Take the entries that follow and return only the lines from the one with "purple brick G1:G2" through the final line, leaving every picture behind.

------------

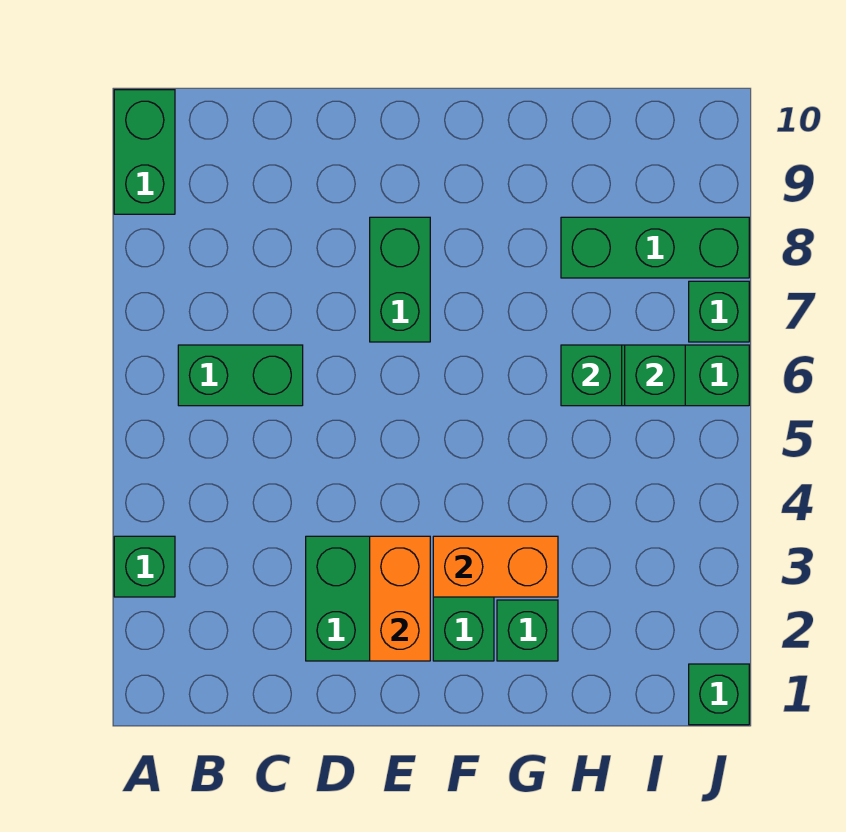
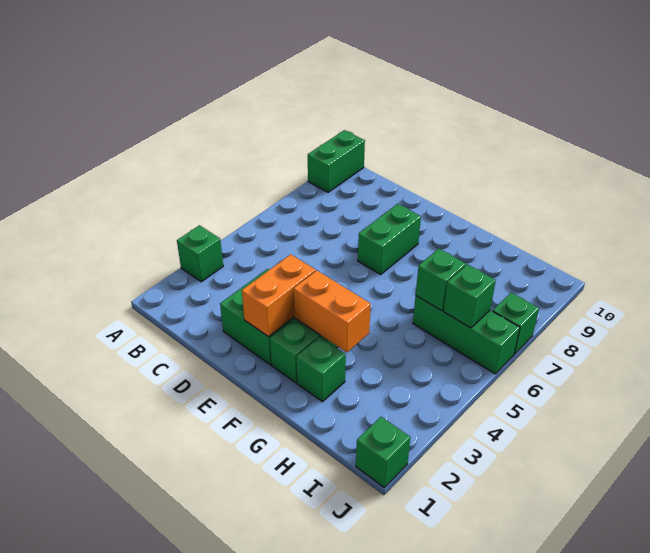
green brick B6:C6 level 1 -> none
green brick H8:J8 level 1 -> none

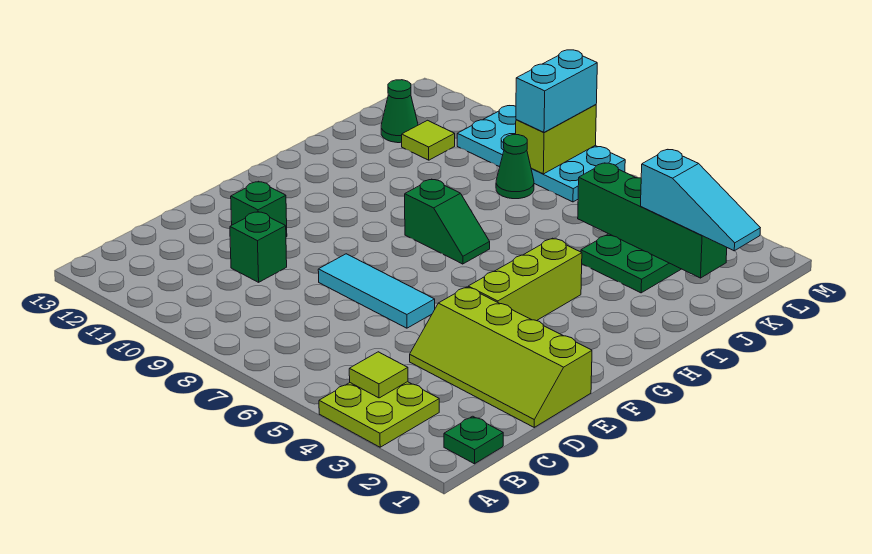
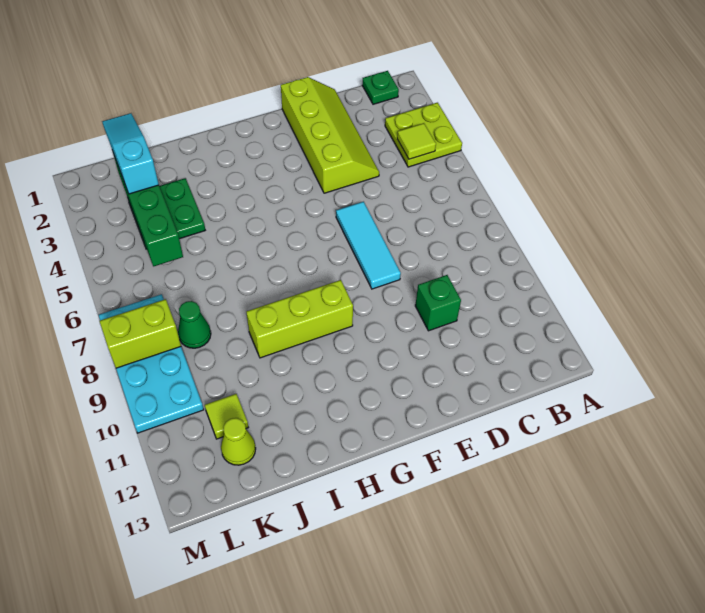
green brick E11 level 1 -> none
lime brick F4:H4 level 1 -> lime brick G9:I9 level 1
green slope H7:H8 level 1 top 8 -> none
green cone K12 level 1 -> lime cone K12 level 1
cyan brick L8:M8 level 3 -> none

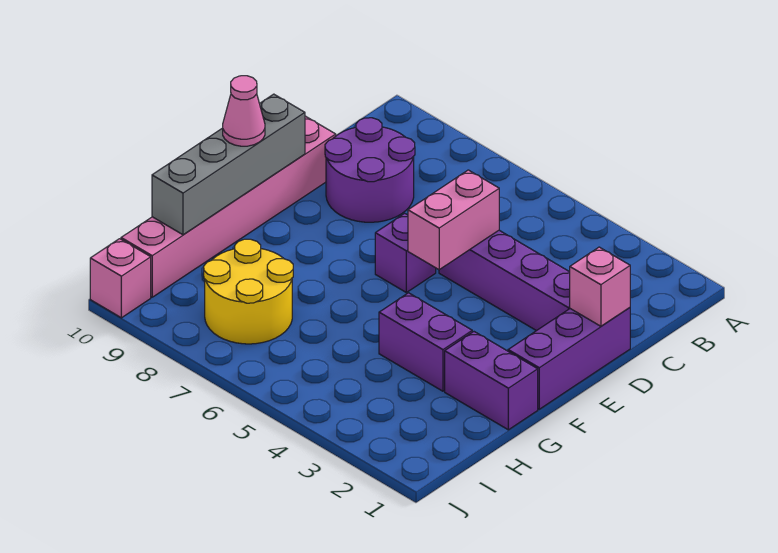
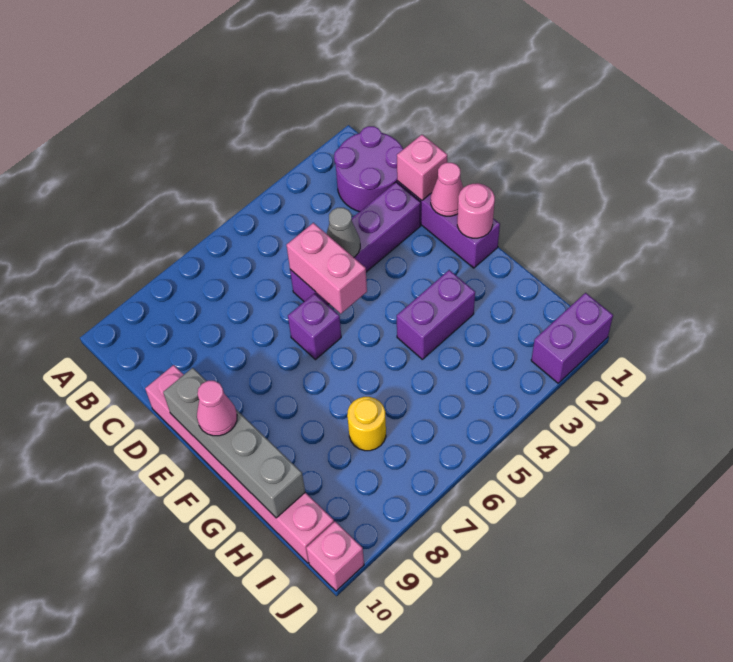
purple round brick C8:D9 level 1 -> purple round brick B1:C2 level 1
none -> grey cone D4 level 2
none -> pink cone E1 level 2
none -> pink round brick F1 level 2
purple brick G1:G2 level 1 -> purple brick J1:J2 level 1
yellow round brick H7:I8 level 1 -> yellow round brick H7 level 1

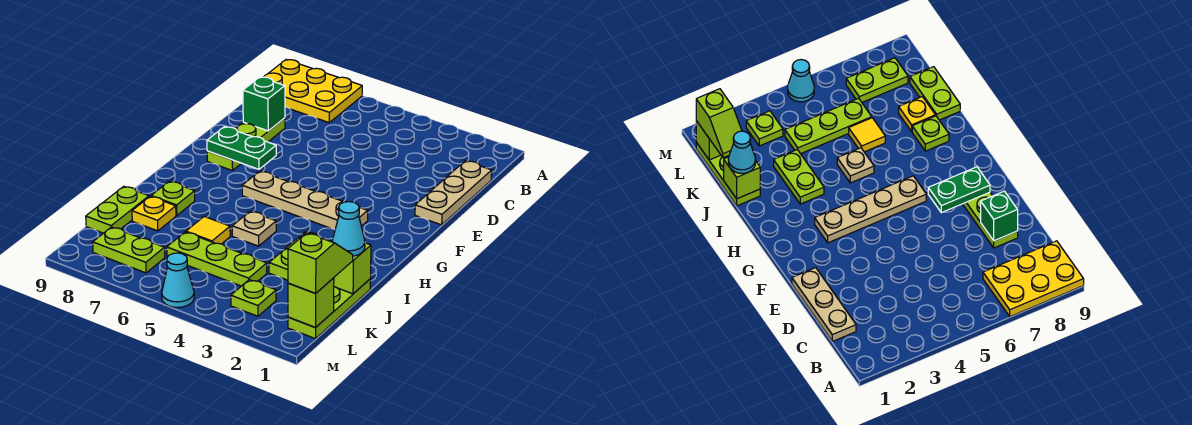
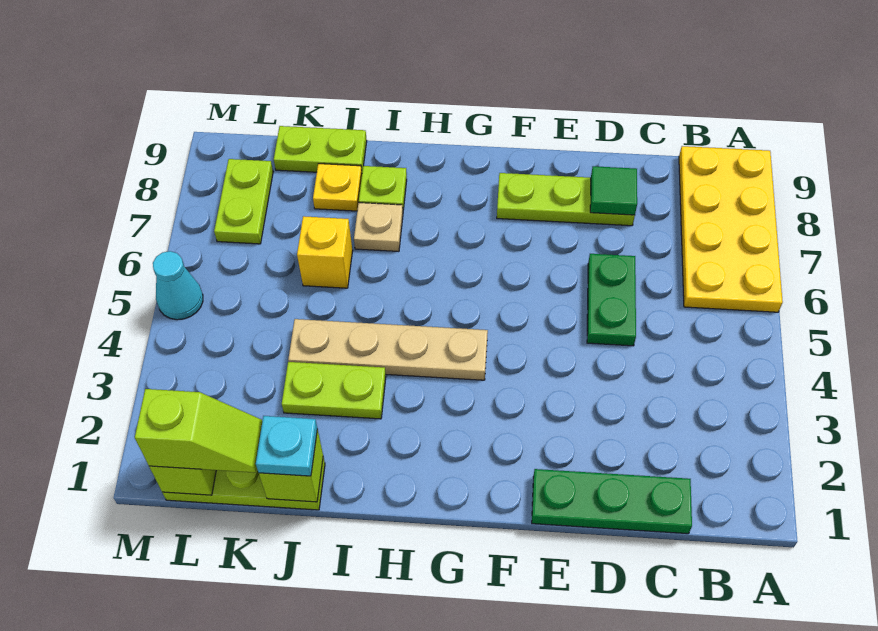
yellow plate A7:B9 level 1 -> yellow plate A6:B9 level 1
tan plate C1:E1 level 1 -> green plate C1:E1 level 1
green brick D8 level 2 -> green tile D8 level 2
green plate F7:F8 level 2 -> green plate D5:D6 level 1
tan plate G3:G6 level 1 -> tan plate G4:J4 level 1
tan plate I5 level 1 -> tan plate I7 level 1
cyan cone J1 level 3 -> cyan plate J1 level 3
yellow tile J6 level 1 -> yellow brick J6 level 1
lime plate K4:K6 level 1 -> none
lime plate L3 level 1 -> none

------------

_Solution to this problem:_
purple brick G1:G2 level 1 -> purple brick J1:J2 level 1
yellow round brick H7:I8 level 1 -> yellow round brick H7 level 1

yellow plate A7:B9 level 1 -> yellow plate A6:B9 level 1
tan plate C1:E1 level 1 -> green plate C1:E1 level 1
green brick D8 level 2 -> green tile D8 level 2
green plate F7:F8 level 2 -> green plate D5:D6 level 1
tan plate G3:G6 level 1 -> tan plate G4:J4 level 1
tan plate I5 level 1 -> tan plate I7 level 1
cyan cone J1 level 3 -> cyan plate J1 level 3
yellow tile J6 level 1 -> yellow brick J6 level 1
lime plate K4:K6 level 1 -> none
lime plate L3 level 1 -> none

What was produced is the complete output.